● **What to work on**
Restate word for word the entries below, starting with the line with "(131, 277) = (412, 384): orange" and continuing through the line with "(348, 314) = (592, 356): none -> grey trophy". Include both of those lines and no others.

● **Record set**
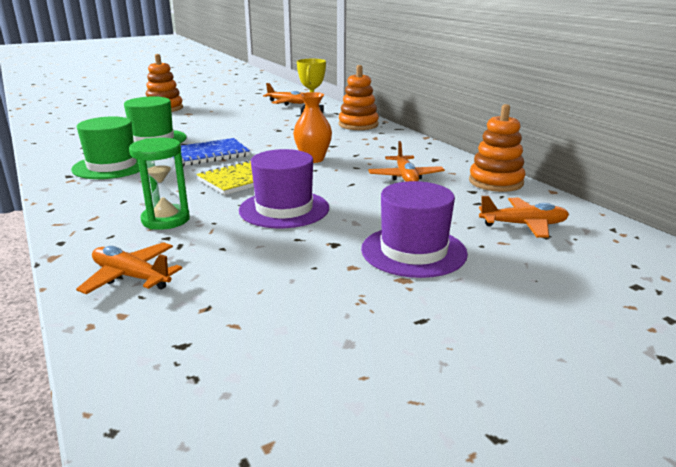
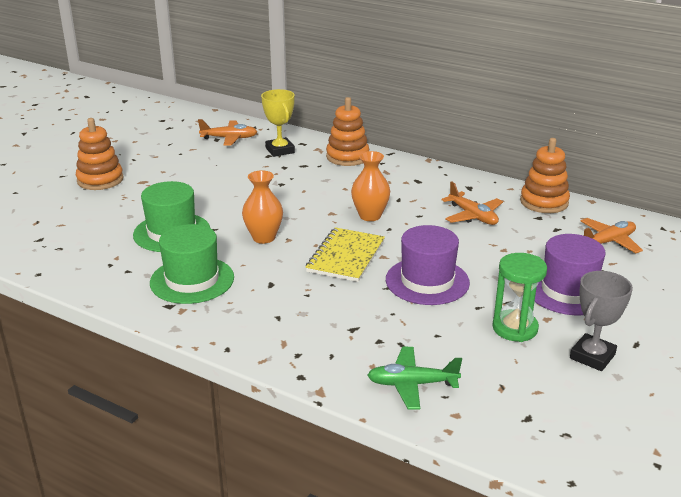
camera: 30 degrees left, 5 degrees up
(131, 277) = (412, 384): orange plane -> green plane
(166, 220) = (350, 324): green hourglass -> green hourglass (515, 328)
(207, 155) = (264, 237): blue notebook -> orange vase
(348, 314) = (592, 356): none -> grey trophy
---
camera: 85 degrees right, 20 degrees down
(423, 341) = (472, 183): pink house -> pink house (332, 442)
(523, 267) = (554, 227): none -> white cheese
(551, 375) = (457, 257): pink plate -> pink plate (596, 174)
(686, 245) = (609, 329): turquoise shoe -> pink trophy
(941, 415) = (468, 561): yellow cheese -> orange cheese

● **Task response**
(131, 277) = (412, 384): orange plane -> green plane
(166, 220) = (350, 324): green hourglass -> green hourglass (515, 328)
(207, 155) = (264, 237): blue notebook -> orange vase
(348, 314) = (592, 356): none -> grey trophy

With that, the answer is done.